▶ Work instruction
Set down nothing but the lines from the one containing "JOY2 pin SW: D6 -> D8" to the final line of the material, exactly as written, and drop the pictures.

# # # # # # #

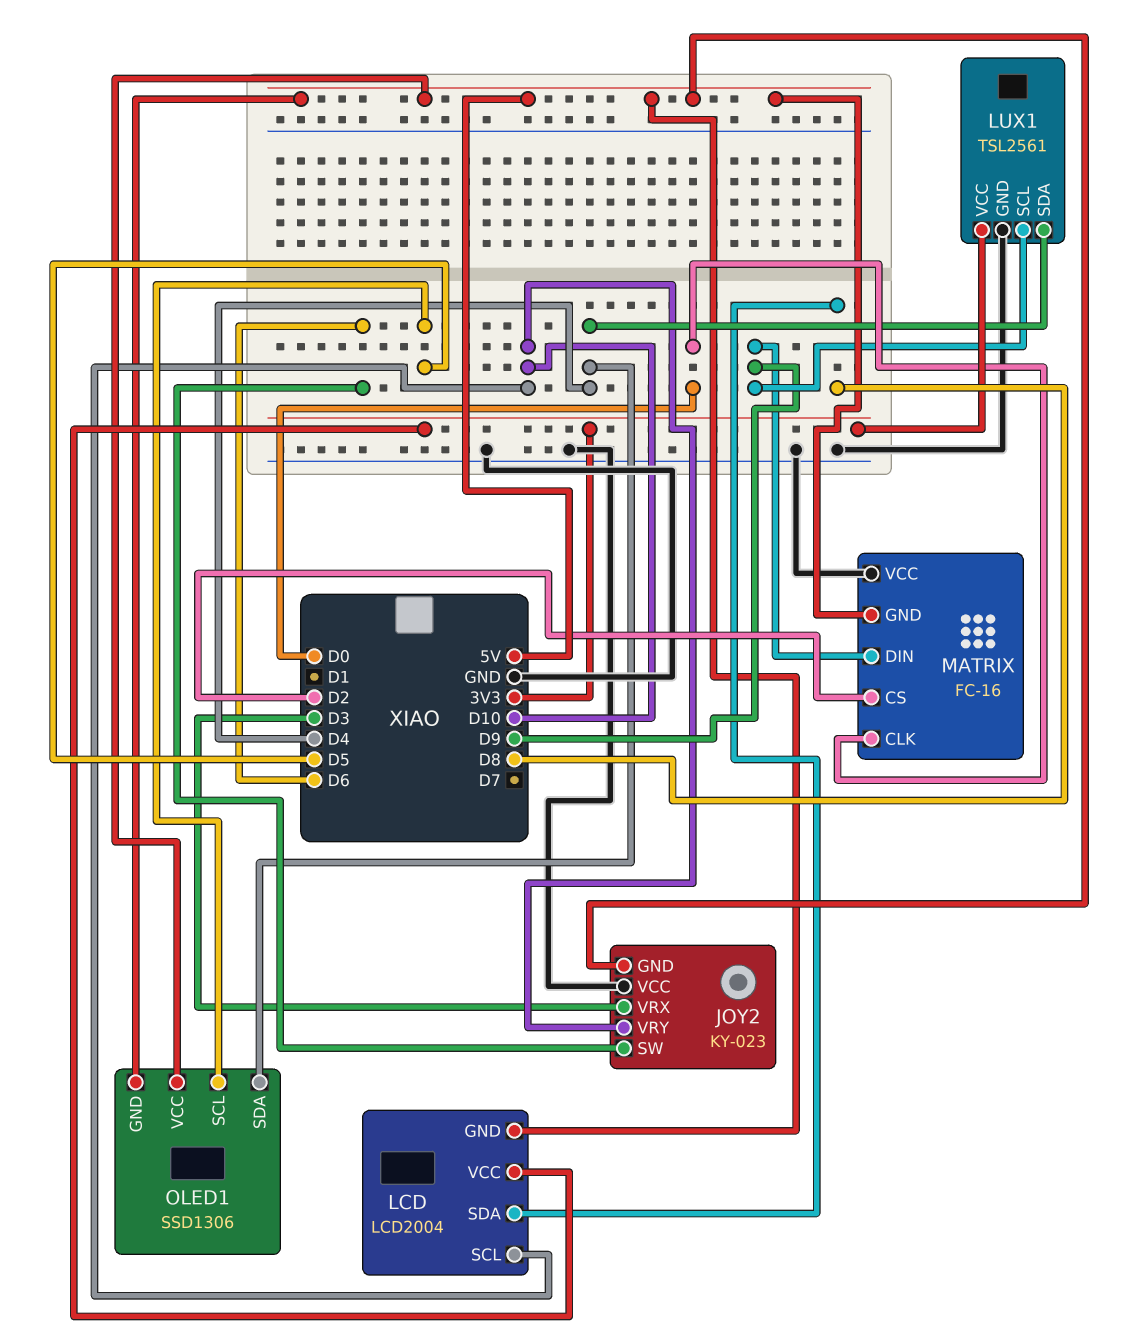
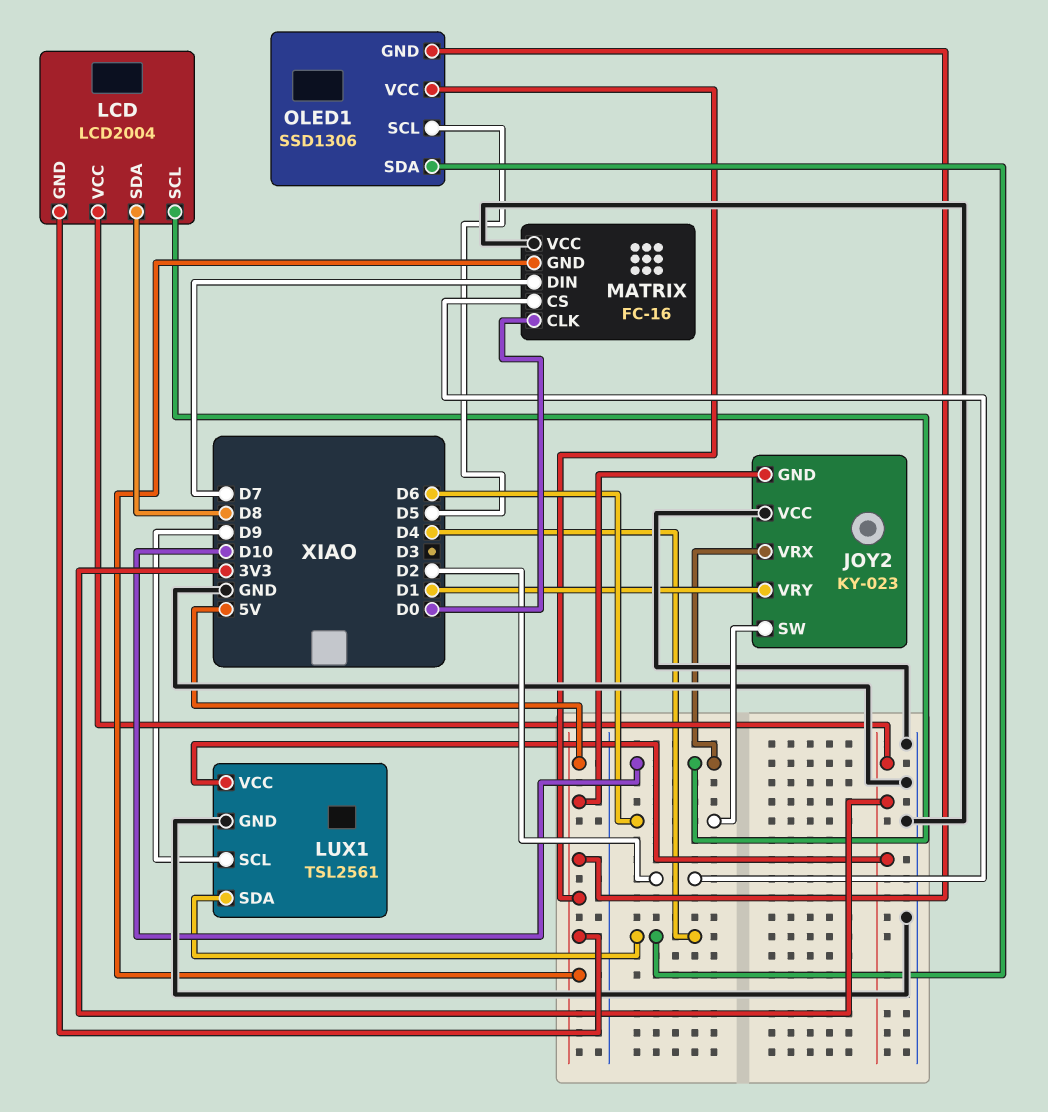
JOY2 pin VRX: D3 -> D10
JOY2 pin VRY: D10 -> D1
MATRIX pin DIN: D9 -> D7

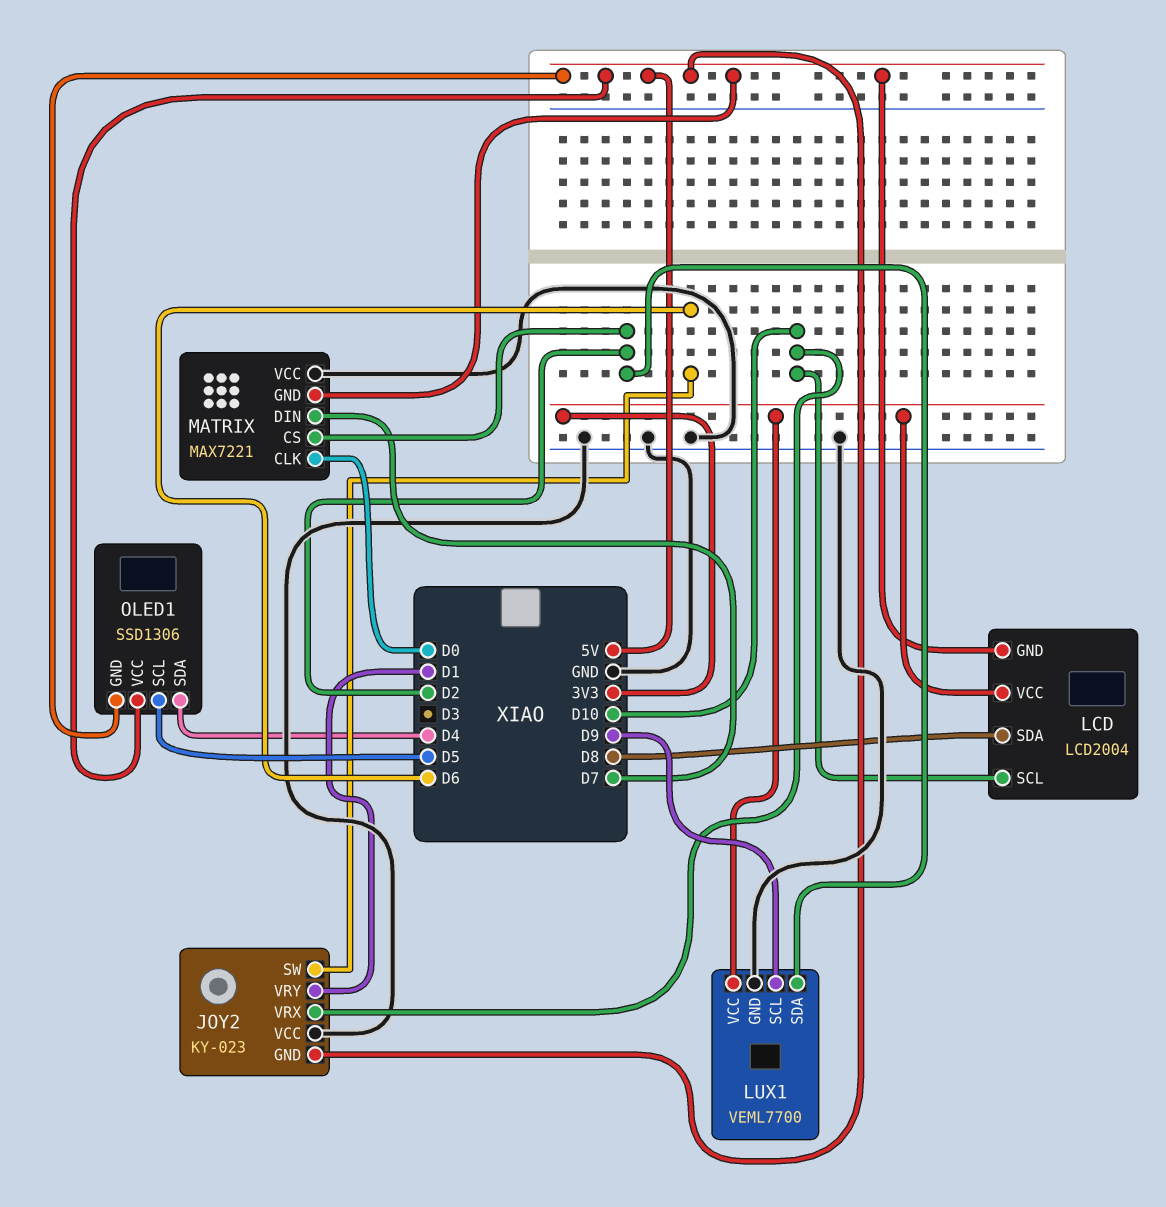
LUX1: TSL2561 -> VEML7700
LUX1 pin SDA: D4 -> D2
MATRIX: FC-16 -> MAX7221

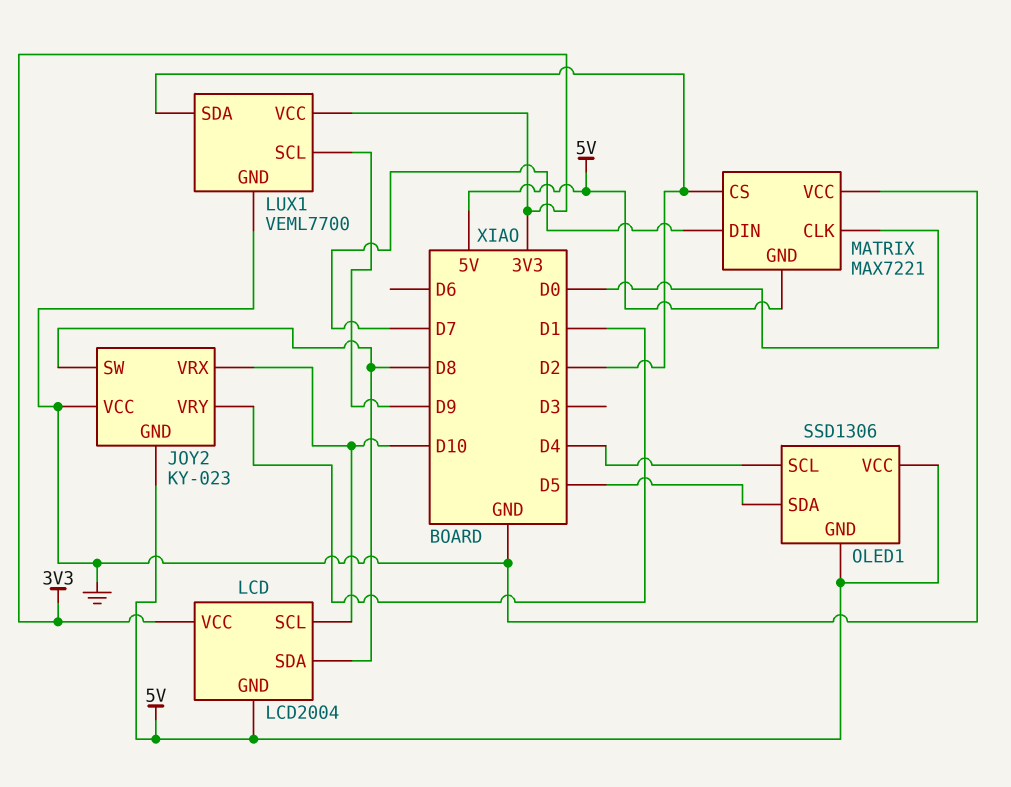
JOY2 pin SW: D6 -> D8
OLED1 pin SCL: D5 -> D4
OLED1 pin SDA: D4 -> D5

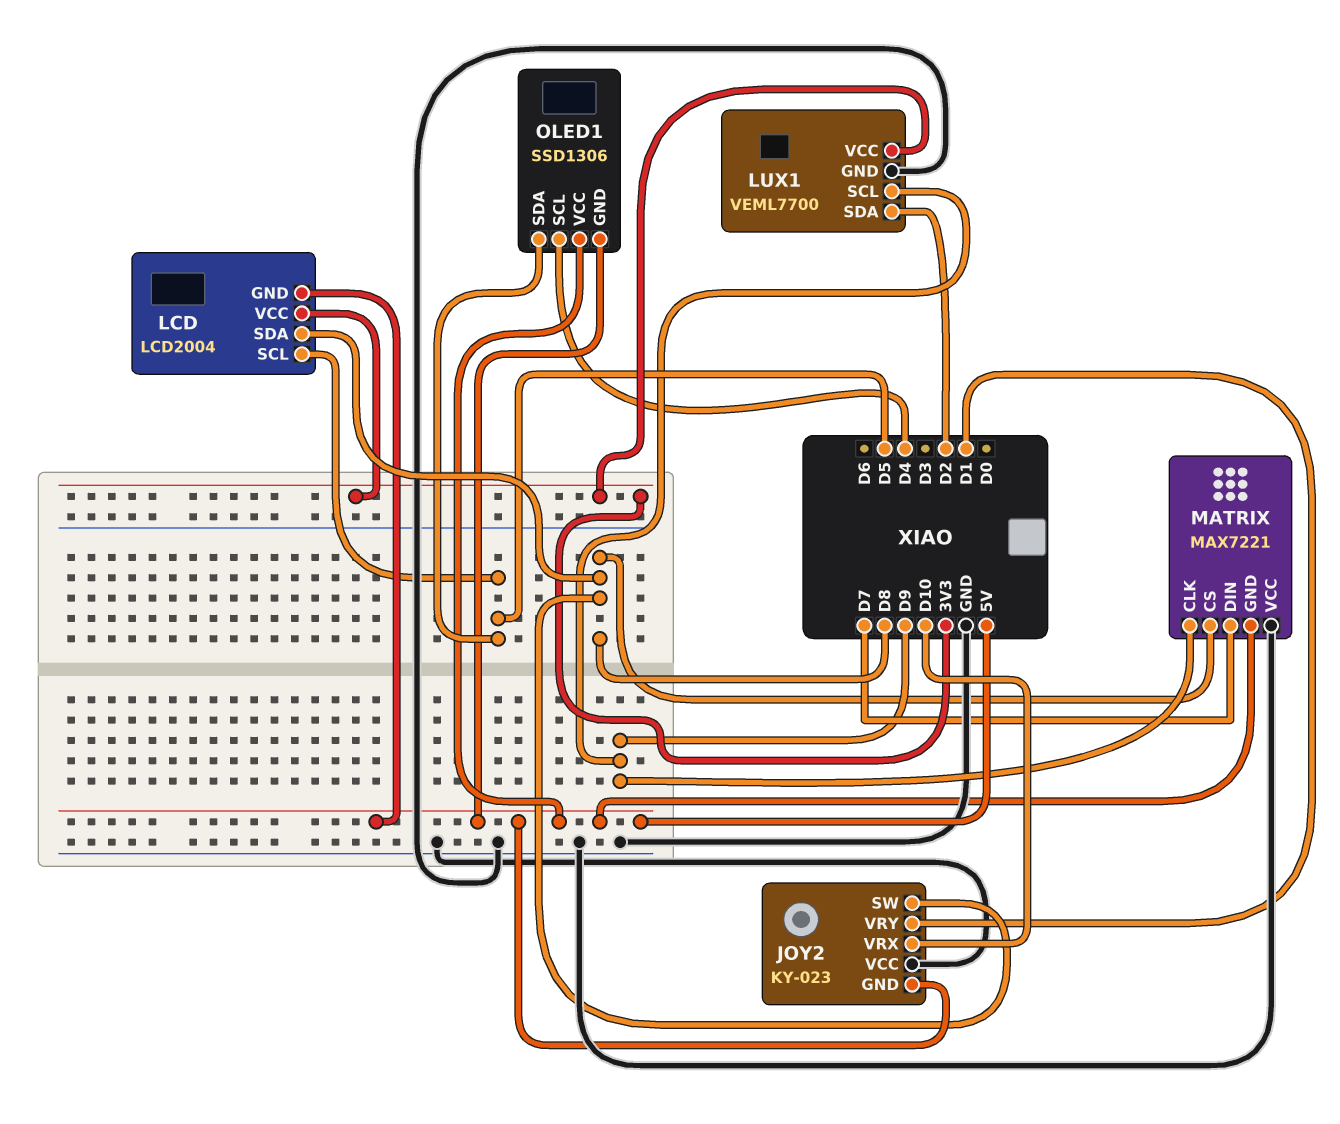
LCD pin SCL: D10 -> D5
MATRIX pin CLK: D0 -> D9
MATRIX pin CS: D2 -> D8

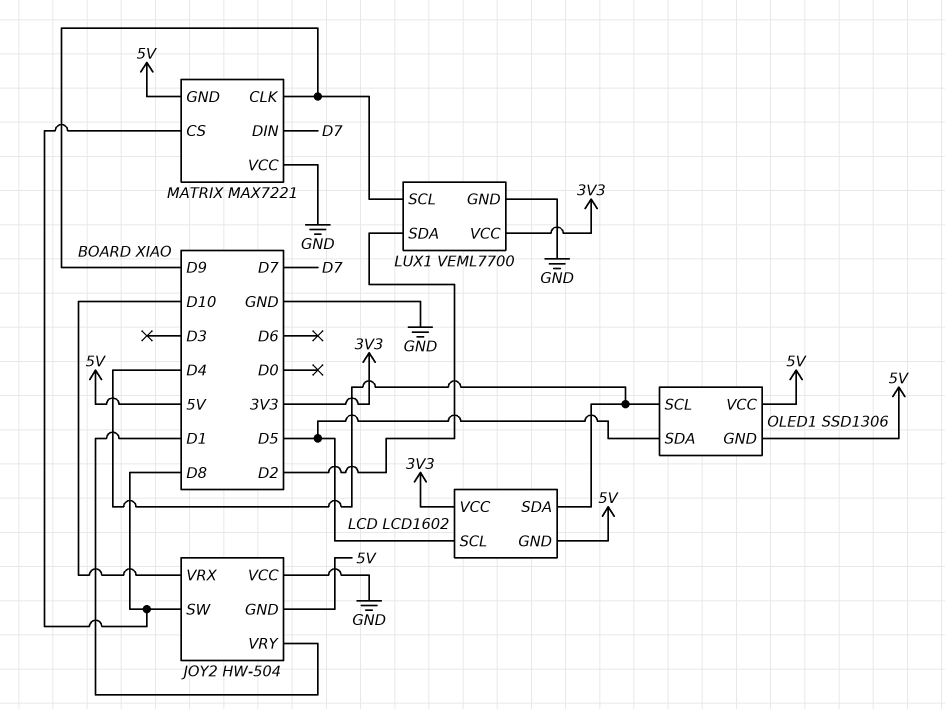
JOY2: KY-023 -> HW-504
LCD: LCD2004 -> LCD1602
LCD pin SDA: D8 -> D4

# # # # # # #

▶ Response
JOY2 pin SW: D6 -> D8
OLED1 pin SCL: D5 -> D4
OLED1 pin SDA: D4 -> D5

LCD pin SCL: D10 -> D5
MATRIX pin CLK: D0 -> D9
MATRIX pin CS: D2 -> D8

JOY2: KY-023 -> HW-504
LCD: LCD2004 -> LCD1602
LCD pin SDA: D8 -> D4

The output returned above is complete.